Stored data:
=== Section Start ===
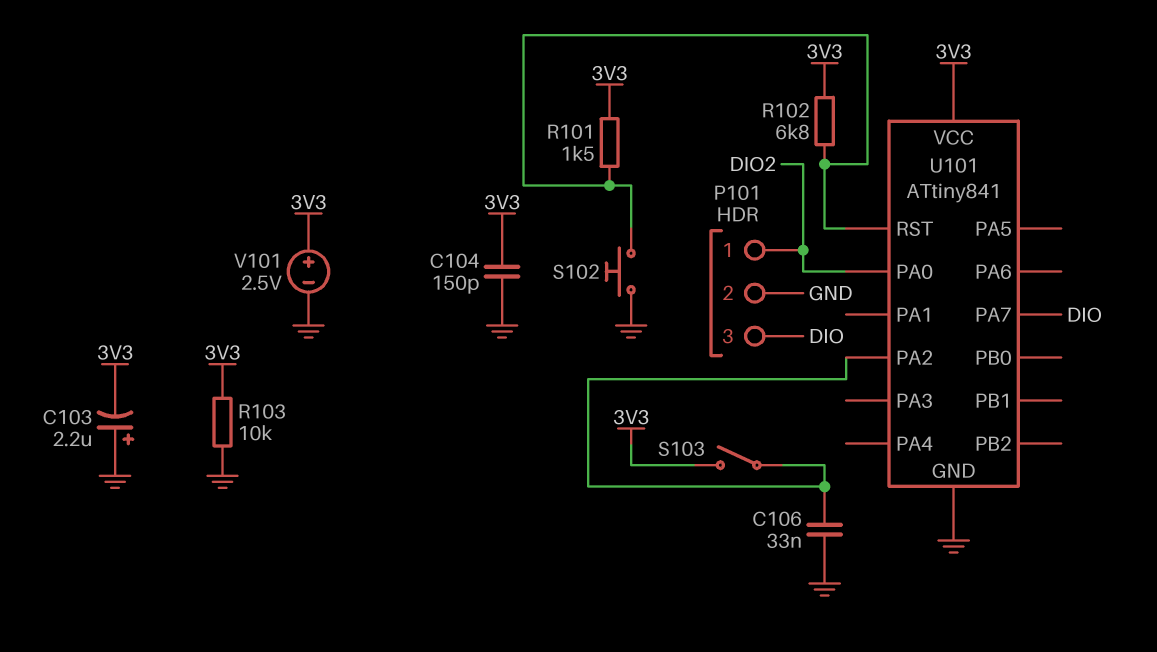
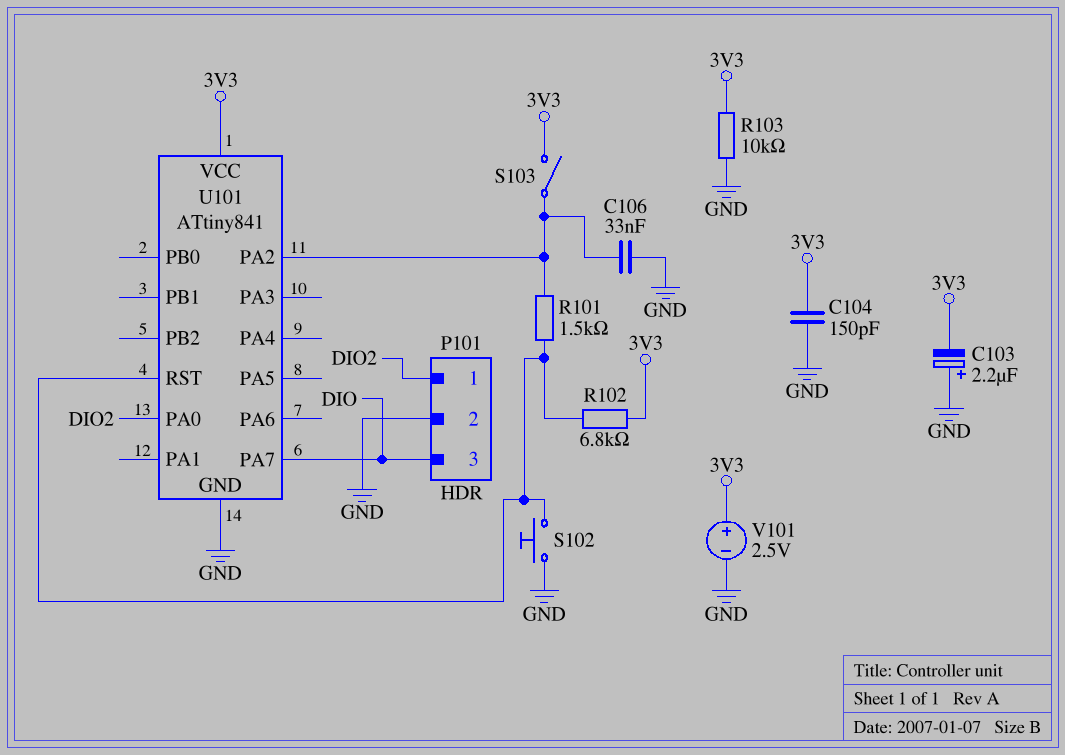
R101: 1.5k (3V3, U101/RST) -> 1.5k (U101/PA2, U101/RST)

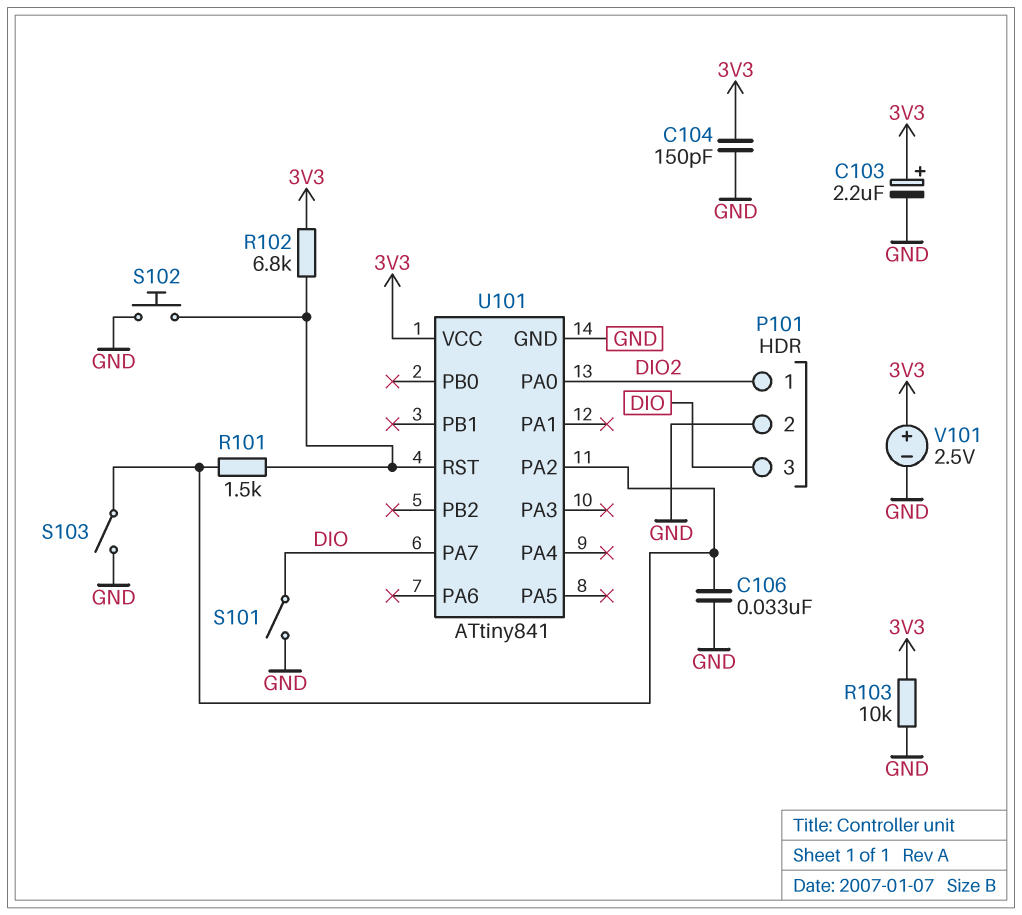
C103: 2.2uF (plus GND, minus 3V3) -> 2.2uF (plus 3V3, minus GND)
S101: none -> switch (DIO, GND)
S103: switch (3V3, U101/PA2) -> switch (GND, U101/PA2)

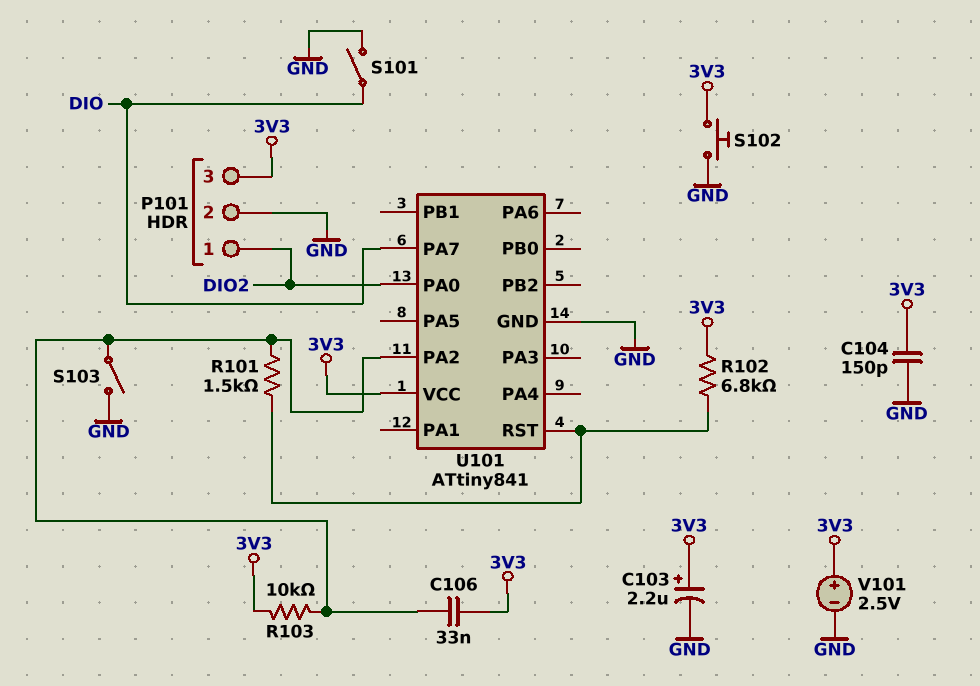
C106: 33nF (GND, U101/PA2) -> 33nF (3V3, U101/PA2)
P101 pin 3: DIO -> 3V3
R103: 10k (3V3, GND) -> 10k (3V3, U101/PA2)
S102: button (GND, U101/RST) -> button (3V3, GND)

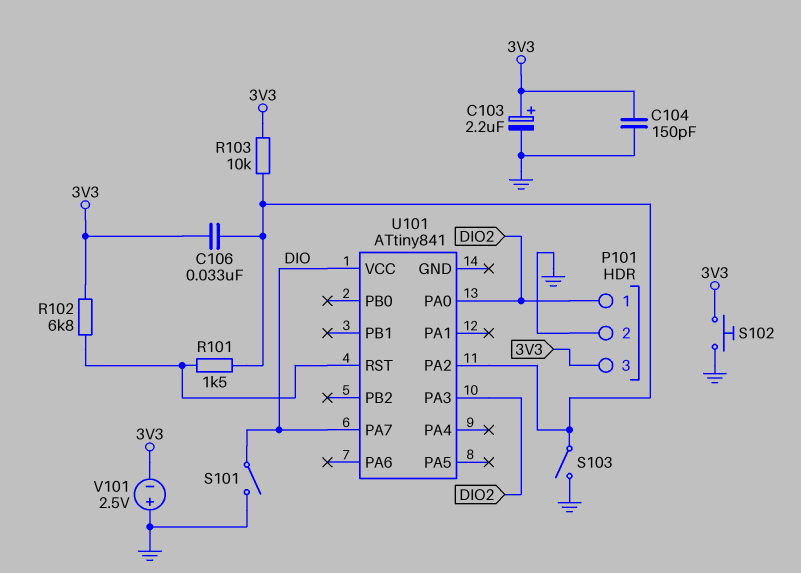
U101 pin GND: GND -> none
U101 pin PA3: none -> DIO2
U101 pin VCC: 3V3 -> DIO
V101: 2.5V (plus 3V3, minus GND) -> 2.5V (plus GND, minus 3V3)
=== Section End ===
PROBLEM DETAILS: An exact transcription of the records above is needed, with no pictures included.

RESPONSE TO THE TASK:
R101: 1.5k (3V3, U101/RST) -> 1.5k (U101/PA2, U101/RST)

C103: 2.2uF (plus GND, minus 3V3) -> 2.2uF (plus 3V3, minus GND)
S101: none -> switch (DIO, GND)
S103: switch (3V3, U101/PA2) -> switch (GND, U101/PA2)

C106: 33nF (GND, U101/PA2) -> 33nF (3V3, U101/PA2)
P101 pin 3: DIO -> 3V3
R103: 10k (3V3, GND) -> 10k (3V3, U101/PA2)
S102: button (GND, U101/RST) -> button (3V3, GND)

U101 pin GND: GND -> none
U101 pin PA3: none -> DIO2
U101 pin VCC: 3V3 -> DIO
V101: 2.5V (plus 3V3, minus GND) -> 2.5V (plus GND, minus 3V3)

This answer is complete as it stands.